> Task requirements
Copy the items from the line containing "Question: Would you" up to and including the line containing "The distance between you", without the pictures.

> The data
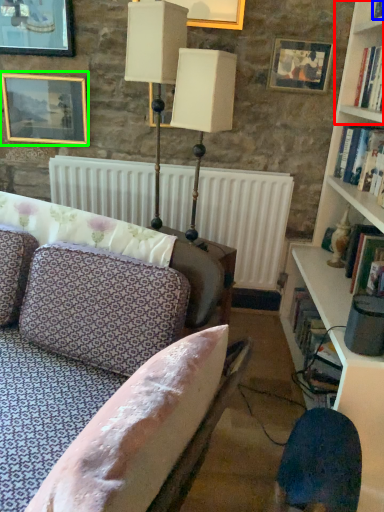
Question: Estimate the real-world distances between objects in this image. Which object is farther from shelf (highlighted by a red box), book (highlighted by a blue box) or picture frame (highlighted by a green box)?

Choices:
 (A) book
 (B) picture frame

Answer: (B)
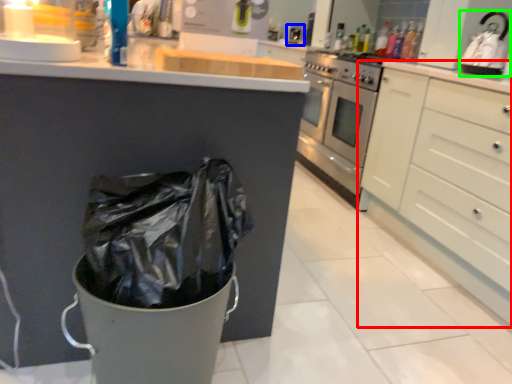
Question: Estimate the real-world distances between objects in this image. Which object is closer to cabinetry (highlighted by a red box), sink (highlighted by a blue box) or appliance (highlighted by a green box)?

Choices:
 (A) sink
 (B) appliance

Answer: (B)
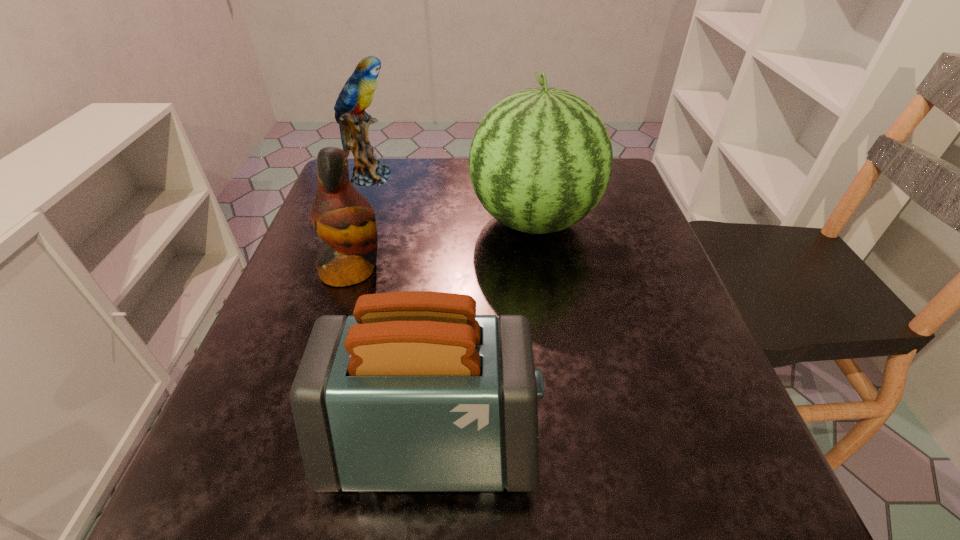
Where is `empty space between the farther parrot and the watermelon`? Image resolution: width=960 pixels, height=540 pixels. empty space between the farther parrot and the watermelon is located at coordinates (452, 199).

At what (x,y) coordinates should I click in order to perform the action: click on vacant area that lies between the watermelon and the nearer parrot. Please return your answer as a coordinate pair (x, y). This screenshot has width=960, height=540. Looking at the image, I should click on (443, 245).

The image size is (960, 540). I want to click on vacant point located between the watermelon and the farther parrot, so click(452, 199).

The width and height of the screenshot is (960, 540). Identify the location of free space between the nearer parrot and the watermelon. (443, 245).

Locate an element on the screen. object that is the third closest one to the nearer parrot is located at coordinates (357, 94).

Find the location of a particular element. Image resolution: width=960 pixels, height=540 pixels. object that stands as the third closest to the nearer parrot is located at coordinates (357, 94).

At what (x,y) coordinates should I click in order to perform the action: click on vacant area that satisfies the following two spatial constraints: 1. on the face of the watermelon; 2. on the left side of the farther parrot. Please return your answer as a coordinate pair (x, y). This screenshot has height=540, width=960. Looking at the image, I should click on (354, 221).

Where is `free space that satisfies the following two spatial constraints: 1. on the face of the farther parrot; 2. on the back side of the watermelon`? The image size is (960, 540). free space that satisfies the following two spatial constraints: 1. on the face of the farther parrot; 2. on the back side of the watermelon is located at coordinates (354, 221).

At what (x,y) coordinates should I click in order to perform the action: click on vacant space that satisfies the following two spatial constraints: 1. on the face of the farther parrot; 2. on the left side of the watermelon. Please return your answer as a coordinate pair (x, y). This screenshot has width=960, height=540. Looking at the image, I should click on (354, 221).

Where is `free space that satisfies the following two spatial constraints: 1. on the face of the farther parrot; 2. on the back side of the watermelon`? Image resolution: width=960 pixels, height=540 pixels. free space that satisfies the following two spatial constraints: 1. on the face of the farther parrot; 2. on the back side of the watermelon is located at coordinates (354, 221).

==

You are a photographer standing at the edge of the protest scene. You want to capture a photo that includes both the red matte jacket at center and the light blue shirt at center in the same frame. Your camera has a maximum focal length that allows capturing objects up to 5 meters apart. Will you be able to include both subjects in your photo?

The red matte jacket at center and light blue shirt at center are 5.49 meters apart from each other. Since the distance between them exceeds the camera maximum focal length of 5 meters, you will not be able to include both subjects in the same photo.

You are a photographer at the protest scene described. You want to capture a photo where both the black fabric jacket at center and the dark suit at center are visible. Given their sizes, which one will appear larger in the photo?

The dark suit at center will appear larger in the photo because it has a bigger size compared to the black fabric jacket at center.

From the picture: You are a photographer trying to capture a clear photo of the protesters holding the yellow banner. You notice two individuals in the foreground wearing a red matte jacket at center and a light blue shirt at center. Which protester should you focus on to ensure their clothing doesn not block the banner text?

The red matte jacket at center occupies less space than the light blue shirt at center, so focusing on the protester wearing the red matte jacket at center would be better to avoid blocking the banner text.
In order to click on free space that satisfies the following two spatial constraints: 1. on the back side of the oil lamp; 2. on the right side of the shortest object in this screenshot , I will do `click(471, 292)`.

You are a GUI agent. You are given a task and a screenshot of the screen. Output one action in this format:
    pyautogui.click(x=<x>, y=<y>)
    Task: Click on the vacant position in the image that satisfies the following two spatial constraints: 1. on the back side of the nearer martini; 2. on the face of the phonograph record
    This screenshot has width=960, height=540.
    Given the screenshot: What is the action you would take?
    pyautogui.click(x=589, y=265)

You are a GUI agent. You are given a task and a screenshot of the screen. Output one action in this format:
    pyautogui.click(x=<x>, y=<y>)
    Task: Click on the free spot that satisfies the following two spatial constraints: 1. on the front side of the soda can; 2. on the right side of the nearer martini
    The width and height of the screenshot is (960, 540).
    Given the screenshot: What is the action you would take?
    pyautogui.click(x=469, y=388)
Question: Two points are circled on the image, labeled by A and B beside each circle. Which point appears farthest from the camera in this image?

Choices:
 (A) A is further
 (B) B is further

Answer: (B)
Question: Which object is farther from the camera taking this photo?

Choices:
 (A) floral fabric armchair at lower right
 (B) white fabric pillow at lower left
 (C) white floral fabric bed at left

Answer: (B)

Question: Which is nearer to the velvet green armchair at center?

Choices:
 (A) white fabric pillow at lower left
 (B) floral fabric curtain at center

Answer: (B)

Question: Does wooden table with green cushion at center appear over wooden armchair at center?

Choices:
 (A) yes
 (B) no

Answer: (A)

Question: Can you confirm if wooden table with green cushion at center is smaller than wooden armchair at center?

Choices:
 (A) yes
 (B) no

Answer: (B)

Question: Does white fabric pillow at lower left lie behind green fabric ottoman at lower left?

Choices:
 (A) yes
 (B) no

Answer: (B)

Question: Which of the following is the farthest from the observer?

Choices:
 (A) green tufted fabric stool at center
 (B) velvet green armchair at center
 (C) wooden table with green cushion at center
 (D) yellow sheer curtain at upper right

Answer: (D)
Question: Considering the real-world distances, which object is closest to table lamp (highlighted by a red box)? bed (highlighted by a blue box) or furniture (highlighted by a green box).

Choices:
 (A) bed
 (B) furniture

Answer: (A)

--

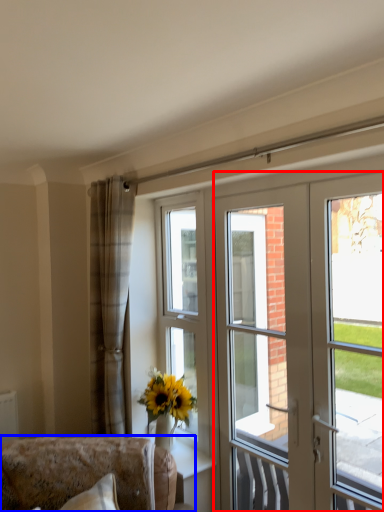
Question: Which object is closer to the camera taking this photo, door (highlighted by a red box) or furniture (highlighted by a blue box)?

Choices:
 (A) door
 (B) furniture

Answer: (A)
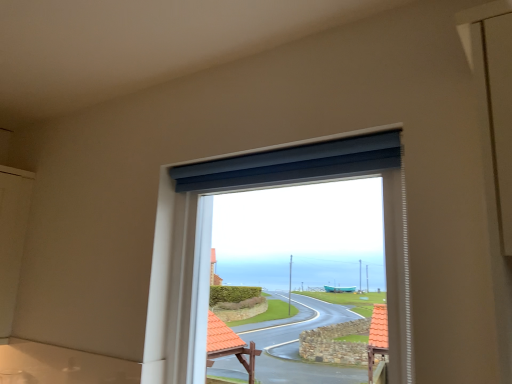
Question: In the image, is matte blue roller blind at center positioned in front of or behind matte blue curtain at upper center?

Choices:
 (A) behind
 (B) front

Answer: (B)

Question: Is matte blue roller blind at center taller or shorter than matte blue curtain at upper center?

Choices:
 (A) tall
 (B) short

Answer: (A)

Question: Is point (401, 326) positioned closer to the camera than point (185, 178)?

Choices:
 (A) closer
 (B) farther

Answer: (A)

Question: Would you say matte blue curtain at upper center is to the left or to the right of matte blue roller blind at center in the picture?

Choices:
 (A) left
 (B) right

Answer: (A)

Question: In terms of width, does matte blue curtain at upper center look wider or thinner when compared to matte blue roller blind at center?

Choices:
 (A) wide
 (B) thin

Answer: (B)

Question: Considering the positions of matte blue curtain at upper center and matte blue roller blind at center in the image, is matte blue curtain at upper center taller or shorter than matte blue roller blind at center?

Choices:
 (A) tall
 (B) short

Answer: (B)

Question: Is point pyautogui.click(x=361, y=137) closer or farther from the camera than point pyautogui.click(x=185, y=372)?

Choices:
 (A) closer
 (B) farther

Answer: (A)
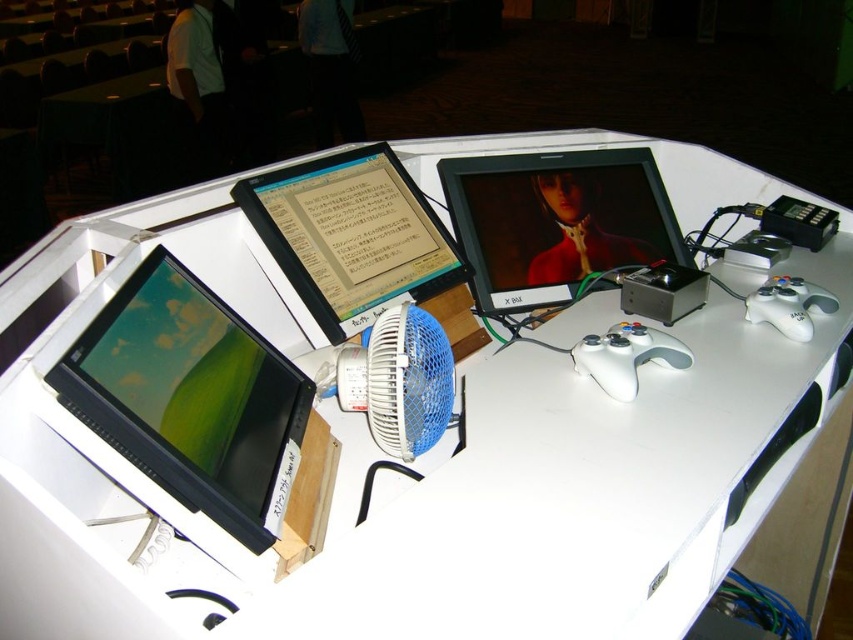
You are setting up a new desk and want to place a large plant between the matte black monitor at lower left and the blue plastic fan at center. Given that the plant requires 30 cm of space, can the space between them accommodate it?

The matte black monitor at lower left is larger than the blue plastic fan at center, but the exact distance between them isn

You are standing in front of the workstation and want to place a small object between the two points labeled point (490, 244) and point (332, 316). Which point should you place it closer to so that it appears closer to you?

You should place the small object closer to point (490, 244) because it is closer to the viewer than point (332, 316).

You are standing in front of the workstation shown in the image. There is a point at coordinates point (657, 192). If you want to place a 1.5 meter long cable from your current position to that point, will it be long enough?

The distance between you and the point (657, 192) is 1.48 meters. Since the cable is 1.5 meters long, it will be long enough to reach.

> Response to the exercise
Question: Would you say matte blue curtain at upper center is to the left or to the right of matte blue roller blind at center in the picture?

Choices:
 (A) left
 (B) right

Answer: (A)

Question: In terms of width, does matte blue curtain at upper center look wider or thinner when compared to matte blue roller blind at center?

Choices:
 (A) wide
 (B) thin

Answer: (B)

Question: Considering the positions of matte blue curtain at upper center and matte blue roller blind at center in the image, is matte blue curtain at upper center taller or shorter than matte blue roller blind at center?

Choices:
 (A) tall
 (B) short

Answer: (B)

Question: Is point pyautogui.click(x=361, y=137) closer or farther from the camera than point pyautogui.click(x=185, y=372)?

Choices:
 (A) closer
 (B) farther

Answer: (A)
You are setting up a new desk and want to place a large plant between the matte black monitor at lower left and the blue plastic fan at center. Given that the plant requires 30 cm of space, can the space between them accommodate it?

The matte black monitor at lower left is larger than the blue plastic fan at center, but the exact distance between them isn

You are standing in front of the workstation and want to place a small object between the two points labeled point (490, 244) and point (332, 316). Which point should you place it closer to so that it appears closer to you?

You should place the small object closer to point (490, 244) because it is closer to the viewer than point (332, 316).

You are standing in front of the workstation shown in the image. There is a point at coordinates point (657, 192). If you want to place a 1.5 meter long cable from your current position to that point, will it be long enough?

The distance between you and the point (657, 192) is 1.48 meters. Since the cable is 1.5 meters long, it will be long enough to reach.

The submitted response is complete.